• WHAT IS REQUIRED: Beneath this task are records; count how many lines include the string "bottle" and answer with that number alone.
++++ DATA SUPPLIED ++++
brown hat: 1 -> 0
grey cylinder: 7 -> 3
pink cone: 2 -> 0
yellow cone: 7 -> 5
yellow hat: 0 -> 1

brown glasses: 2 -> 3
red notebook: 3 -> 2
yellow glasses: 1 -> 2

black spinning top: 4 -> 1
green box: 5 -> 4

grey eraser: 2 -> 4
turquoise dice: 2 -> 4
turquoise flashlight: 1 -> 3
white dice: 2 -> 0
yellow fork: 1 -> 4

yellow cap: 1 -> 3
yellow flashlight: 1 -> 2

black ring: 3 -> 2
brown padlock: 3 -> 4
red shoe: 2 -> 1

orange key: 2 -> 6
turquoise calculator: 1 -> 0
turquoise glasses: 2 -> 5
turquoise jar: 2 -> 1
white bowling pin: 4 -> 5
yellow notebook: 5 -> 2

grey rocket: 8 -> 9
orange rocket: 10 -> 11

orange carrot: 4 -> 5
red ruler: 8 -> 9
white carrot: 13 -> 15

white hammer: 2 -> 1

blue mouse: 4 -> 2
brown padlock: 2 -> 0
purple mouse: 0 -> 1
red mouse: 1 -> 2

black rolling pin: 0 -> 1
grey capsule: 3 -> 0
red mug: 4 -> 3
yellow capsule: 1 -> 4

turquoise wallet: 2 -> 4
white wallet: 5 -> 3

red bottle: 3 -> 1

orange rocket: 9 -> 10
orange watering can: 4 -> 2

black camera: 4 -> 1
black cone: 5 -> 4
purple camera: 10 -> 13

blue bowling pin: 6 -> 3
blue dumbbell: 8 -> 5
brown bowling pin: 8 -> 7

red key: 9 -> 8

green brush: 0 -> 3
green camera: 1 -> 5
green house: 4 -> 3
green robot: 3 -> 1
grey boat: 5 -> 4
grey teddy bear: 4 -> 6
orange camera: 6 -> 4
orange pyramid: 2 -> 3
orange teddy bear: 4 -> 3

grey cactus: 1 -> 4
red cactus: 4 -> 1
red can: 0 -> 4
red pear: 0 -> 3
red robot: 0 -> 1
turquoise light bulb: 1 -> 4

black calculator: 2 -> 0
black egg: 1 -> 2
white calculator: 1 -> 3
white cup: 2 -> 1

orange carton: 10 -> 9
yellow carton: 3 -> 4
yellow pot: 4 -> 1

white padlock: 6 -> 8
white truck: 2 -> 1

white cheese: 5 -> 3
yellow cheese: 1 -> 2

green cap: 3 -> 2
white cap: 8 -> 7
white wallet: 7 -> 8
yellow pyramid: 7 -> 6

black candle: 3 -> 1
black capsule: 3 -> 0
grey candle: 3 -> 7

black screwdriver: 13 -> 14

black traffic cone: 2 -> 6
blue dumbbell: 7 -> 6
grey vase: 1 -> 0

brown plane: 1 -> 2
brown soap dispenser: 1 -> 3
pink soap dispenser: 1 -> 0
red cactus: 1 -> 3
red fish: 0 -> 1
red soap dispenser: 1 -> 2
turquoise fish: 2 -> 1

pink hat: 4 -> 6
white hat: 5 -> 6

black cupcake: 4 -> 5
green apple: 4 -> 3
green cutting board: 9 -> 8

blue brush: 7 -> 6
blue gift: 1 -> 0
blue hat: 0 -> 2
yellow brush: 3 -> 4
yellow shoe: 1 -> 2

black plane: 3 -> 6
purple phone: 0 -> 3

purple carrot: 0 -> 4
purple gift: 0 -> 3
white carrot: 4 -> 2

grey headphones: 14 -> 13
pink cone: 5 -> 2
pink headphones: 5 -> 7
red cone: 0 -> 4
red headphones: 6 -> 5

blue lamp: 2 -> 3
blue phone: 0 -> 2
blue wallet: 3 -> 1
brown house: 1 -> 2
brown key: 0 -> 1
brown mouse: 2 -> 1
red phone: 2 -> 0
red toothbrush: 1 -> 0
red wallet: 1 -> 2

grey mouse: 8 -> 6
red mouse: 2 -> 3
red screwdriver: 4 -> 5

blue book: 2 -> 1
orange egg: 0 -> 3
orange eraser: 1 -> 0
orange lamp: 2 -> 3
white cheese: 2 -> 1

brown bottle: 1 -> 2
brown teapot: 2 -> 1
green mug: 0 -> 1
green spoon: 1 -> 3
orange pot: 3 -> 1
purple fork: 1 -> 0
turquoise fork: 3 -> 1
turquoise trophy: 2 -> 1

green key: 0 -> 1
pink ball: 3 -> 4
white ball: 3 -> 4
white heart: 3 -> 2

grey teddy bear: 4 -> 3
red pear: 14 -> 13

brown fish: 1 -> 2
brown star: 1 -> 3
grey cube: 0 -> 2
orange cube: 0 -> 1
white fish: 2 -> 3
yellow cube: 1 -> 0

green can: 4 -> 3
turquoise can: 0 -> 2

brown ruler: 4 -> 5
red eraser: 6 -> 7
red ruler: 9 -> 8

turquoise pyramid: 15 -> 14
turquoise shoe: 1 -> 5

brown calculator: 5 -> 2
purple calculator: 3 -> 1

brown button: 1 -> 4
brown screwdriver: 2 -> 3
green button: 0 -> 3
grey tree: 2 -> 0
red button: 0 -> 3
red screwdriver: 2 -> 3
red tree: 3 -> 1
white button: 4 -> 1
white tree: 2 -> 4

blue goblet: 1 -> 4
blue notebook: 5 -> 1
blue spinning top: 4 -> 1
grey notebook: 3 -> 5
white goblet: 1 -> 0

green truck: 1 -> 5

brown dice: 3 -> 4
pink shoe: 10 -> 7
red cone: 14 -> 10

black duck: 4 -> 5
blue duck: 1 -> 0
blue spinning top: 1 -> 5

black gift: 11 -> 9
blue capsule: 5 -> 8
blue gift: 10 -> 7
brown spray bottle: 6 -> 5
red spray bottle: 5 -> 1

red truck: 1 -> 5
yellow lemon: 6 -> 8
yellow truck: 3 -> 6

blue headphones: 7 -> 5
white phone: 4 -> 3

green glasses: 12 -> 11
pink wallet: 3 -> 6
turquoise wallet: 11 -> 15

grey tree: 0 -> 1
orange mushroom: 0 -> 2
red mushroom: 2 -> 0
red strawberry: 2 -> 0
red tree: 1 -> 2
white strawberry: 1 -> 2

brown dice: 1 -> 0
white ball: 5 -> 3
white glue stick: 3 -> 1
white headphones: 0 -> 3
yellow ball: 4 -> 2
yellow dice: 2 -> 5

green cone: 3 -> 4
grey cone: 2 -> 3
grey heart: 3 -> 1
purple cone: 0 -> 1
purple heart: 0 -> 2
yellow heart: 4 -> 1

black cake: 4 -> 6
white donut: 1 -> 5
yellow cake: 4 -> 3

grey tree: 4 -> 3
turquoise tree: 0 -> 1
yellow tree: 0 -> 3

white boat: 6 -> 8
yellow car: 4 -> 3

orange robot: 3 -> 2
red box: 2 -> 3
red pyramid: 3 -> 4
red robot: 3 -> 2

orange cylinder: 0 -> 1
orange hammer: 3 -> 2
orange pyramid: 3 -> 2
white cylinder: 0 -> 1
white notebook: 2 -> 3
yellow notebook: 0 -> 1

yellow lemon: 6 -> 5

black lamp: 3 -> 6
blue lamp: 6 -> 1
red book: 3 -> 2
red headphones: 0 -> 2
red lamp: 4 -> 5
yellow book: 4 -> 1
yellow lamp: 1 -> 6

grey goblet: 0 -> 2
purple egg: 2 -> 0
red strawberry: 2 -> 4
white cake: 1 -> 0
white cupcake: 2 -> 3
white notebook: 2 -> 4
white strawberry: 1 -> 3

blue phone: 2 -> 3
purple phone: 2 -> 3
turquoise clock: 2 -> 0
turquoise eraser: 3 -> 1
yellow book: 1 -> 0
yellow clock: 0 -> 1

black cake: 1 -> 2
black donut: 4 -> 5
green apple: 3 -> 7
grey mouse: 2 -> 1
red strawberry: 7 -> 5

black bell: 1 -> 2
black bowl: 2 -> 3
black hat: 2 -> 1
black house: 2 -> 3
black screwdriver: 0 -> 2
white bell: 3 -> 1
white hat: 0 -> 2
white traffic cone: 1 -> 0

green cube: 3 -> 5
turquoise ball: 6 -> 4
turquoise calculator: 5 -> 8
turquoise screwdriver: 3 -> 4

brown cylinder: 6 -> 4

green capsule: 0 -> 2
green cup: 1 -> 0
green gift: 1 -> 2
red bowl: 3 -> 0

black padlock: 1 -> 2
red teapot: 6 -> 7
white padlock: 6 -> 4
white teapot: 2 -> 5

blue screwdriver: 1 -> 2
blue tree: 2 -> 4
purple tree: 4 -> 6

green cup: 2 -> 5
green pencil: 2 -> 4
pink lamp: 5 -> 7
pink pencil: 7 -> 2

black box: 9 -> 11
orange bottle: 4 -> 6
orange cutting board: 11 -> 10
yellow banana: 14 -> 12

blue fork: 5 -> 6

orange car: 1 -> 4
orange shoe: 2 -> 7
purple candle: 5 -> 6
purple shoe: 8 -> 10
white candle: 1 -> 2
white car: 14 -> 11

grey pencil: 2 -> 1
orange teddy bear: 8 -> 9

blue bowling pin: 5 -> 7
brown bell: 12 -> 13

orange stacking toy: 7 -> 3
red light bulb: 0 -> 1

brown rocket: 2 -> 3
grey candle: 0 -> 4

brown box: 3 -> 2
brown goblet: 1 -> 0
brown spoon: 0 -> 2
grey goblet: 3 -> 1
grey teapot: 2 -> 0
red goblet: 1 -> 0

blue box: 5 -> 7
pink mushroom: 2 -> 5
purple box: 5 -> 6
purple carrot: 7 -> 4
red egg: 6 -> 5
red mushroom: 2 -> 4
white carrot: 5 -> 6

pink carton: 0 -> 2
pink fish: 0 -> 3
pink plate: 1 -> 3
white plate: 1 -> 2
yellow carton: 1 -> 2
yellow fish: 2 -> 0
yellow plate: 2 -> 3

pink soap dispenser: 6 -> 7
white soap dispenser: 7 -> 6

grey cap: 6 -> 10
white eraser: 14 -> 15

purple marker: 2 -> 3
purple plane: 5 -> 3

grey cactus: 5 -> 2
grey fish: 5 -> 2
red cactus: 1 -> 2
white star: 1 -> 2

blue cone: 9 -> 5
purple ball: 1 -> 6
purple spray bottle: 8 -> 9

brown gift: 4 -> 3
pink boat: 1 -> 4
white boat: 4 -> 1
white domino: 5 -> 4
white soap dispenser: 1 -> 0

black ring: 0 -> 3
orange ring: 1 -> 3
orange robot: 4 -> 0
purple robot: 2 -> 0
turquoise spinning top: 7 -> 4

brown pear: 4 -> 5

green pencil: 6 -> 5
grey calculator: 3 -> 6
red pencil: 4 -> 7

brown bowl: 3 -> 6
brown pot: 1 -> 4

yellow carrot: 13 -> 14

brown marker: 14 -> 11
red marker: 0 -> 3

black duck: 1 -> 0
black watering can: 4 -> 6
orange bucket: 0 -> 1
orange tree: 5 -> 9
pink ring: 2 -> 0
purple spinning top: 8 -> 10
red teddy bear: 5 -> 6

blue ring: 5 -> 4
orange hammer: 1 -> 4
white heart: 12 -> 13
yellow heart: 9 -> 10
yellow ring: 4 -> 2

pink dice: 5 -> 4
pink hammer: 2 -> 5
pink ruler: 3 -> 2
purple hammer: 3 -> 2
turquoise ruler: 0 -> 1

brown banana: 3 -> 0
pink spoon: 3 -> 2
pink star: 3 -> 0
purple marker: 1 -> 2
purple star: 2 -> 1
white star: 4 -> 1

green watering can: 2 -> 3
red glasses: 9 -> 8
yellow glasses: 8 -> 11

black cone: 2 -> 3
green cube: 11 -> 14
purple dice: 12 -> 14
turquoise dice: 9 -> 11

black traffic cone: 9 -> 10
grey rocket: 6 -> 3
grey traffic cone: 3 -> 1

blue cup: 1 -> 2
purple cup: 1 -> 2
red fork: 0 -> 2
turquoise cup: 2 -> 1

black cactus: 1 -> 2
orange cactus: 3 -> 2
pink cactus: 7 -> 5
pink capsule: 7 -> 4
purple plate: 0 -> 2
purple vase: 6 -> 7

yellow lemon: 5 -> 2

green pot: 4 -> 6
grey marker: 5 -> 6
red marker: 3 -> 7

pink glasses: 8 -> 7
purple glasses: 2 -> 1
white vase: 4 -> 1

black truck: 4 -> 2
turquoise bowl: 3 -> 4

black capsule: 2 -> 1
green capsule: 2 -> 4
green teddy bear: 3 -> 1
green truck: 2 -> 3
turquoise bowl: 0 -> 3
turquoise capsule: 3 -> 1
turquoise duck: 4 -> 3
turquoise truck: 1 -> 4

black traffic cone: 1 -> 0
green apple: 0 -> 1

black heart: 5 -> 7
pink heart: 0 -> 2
++++
• SOLUTION TO THIS TASK: 6